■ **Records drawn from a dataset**
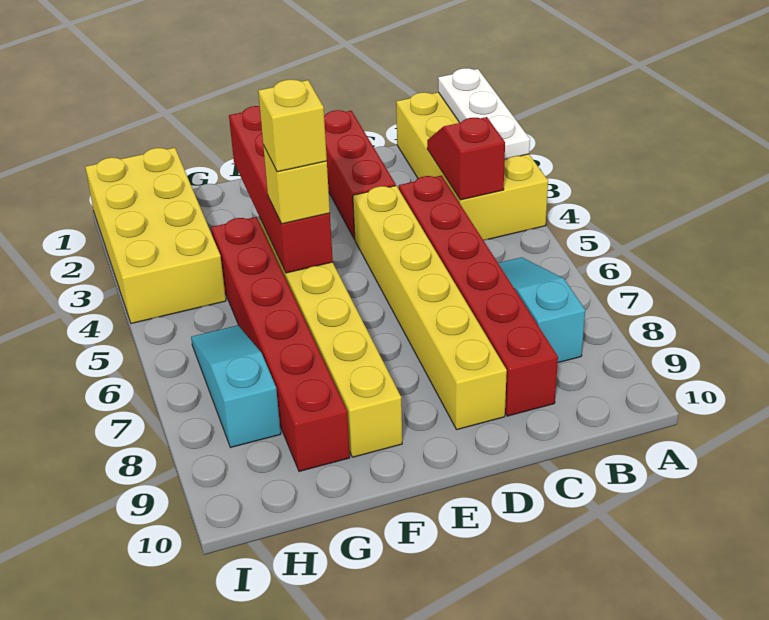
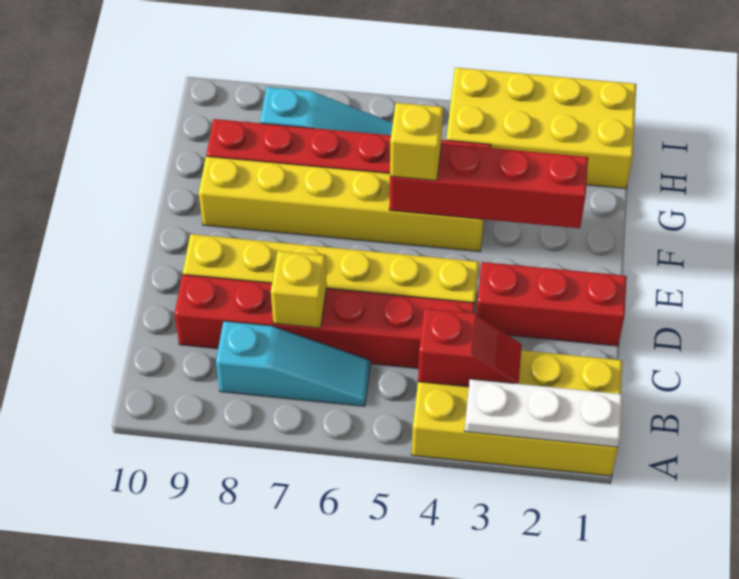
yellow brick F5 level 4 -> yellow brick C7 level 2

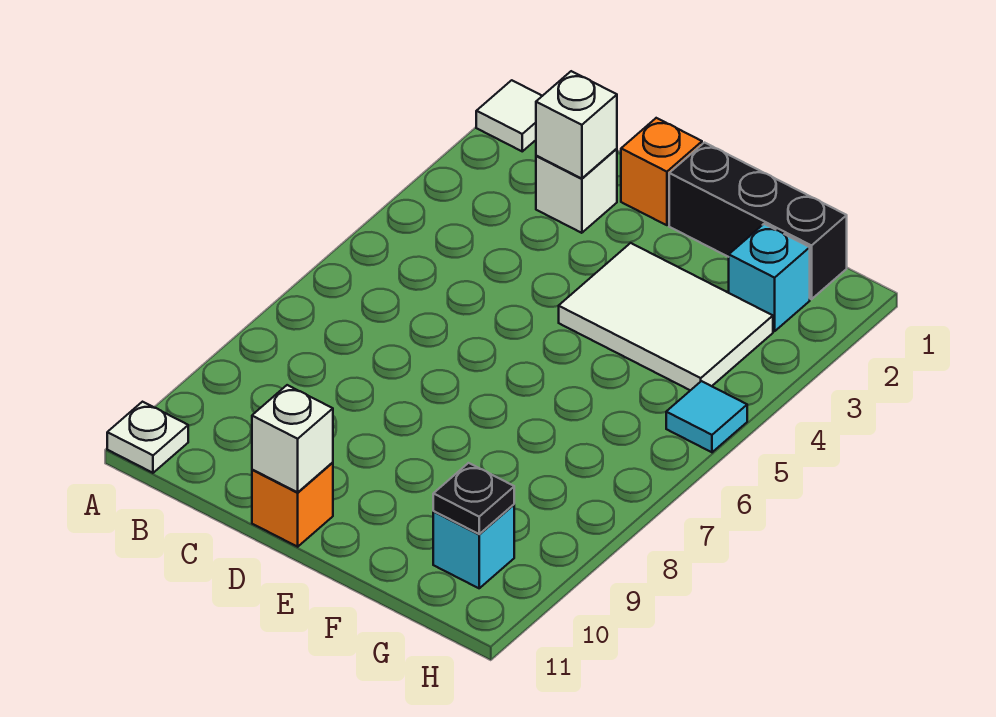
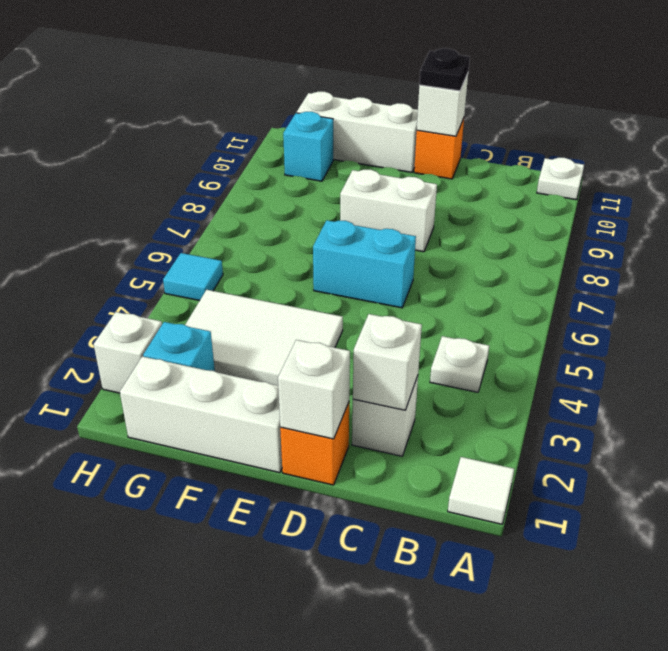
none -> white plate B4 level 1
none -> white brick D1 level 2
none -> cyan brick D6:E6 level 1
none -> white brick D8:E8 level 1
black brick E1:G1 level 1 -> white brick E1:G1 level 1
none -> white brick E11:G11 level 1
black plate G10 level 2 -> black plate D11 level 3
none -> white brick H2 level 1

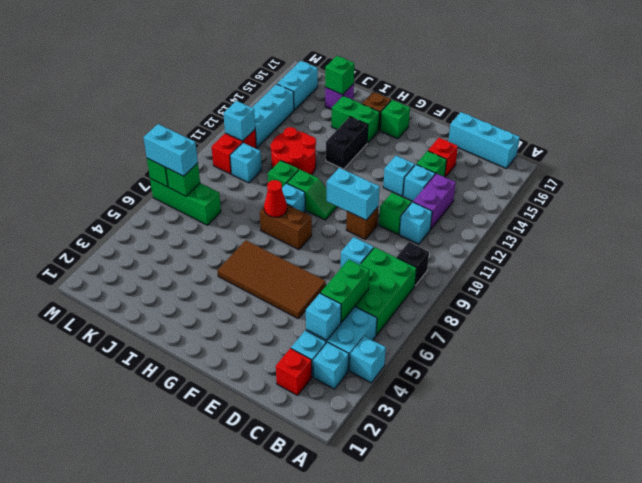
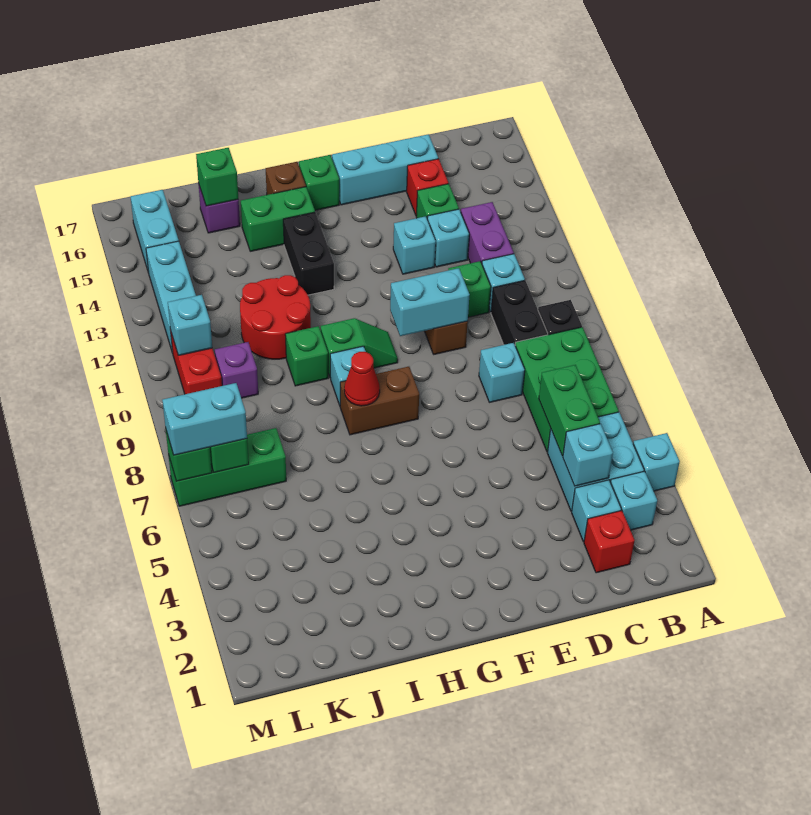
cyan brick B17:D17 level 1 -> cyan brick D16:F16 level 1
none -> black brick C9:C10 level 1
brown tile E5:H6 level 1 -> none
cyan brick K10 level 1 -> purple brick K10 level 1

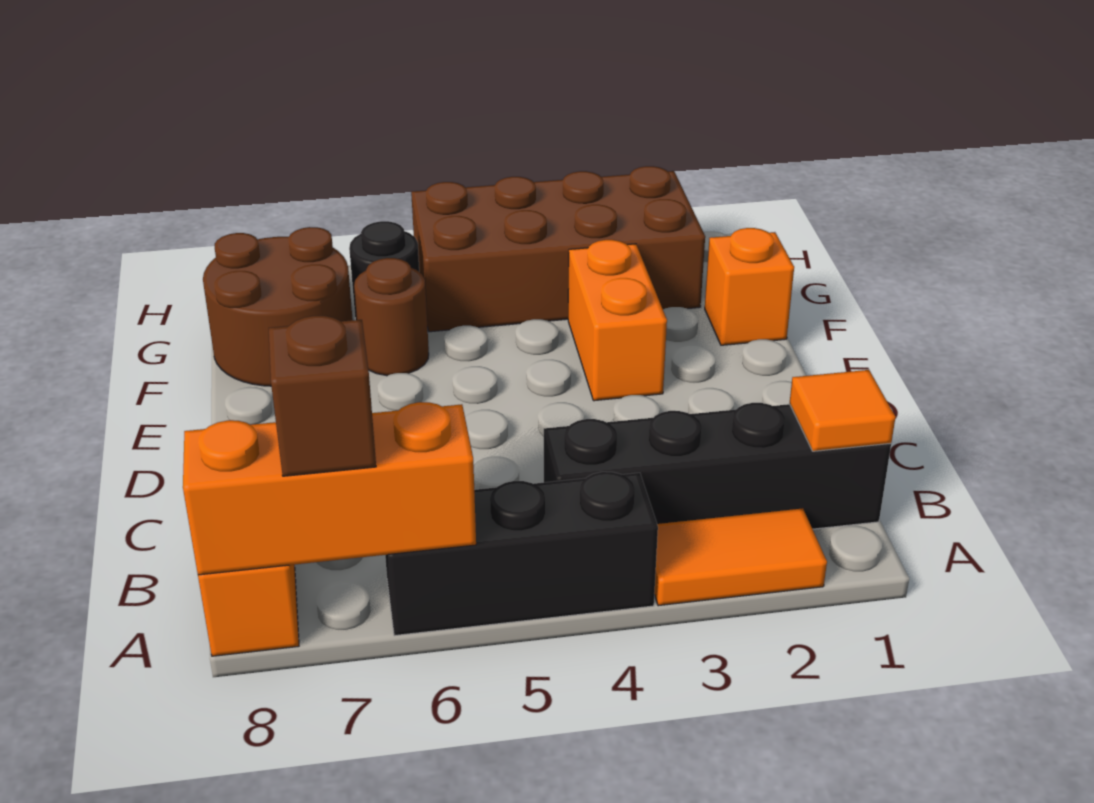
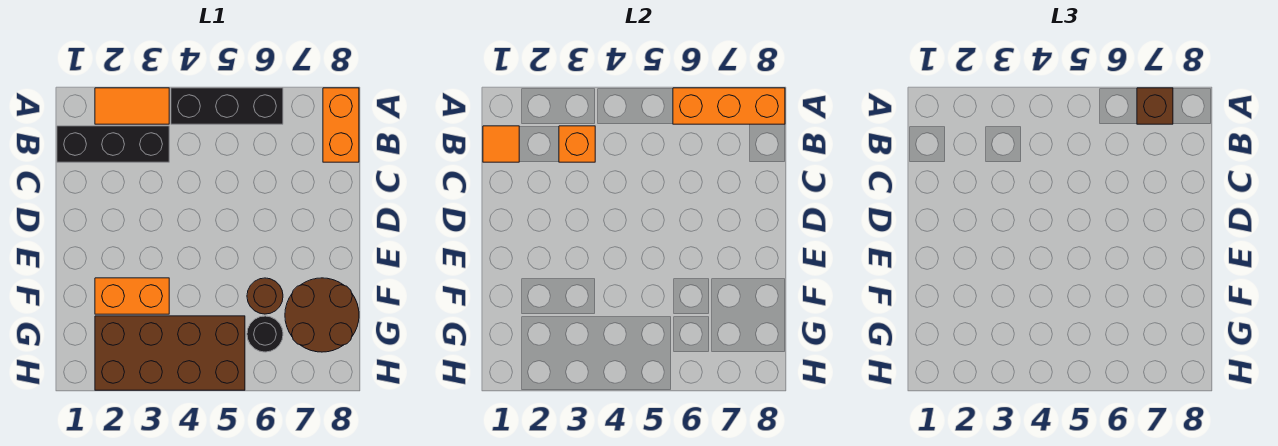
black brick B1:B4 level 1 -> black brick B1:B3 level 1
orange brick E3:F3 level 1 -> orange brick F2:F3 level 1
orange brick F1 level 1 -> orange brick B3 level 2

■ **WORK INSTRUCTION**
Leaving the pictures out, copy exactly the lines from the line that contains "none -> white brick D1 level 2" to the last line of the data, both ends included.

■ **RESPONSE FOR THIS EXERCISE**
none -> white brick D1 level 2
none -> cyan brick D6:E6 level 1
none -> white brick D8:E8 level 1
black brick E1:G1 level 1 -> white brick E1:G1 level 1
none -> white brick E11:G11 level 1
black plate G10 level 2 -> black plate D11 level 3
none -> white brick H2 level 1

cyan brick B17:D17 level 1 -> cyan brick D16:F16 level 1
none -> black brick C9:C10 level 1
brown tile E5:H6 level 1 -> none
cyan brick K10 level 1 -> purple brick K10 level 1

black brick B1:B4 level 1 -> black brick B1:B3 level 1
orange brick E3:F3 level 1 -> orange brick F2:F3 level 1
orange brick F1 level 1 -> orange brick B3 level 2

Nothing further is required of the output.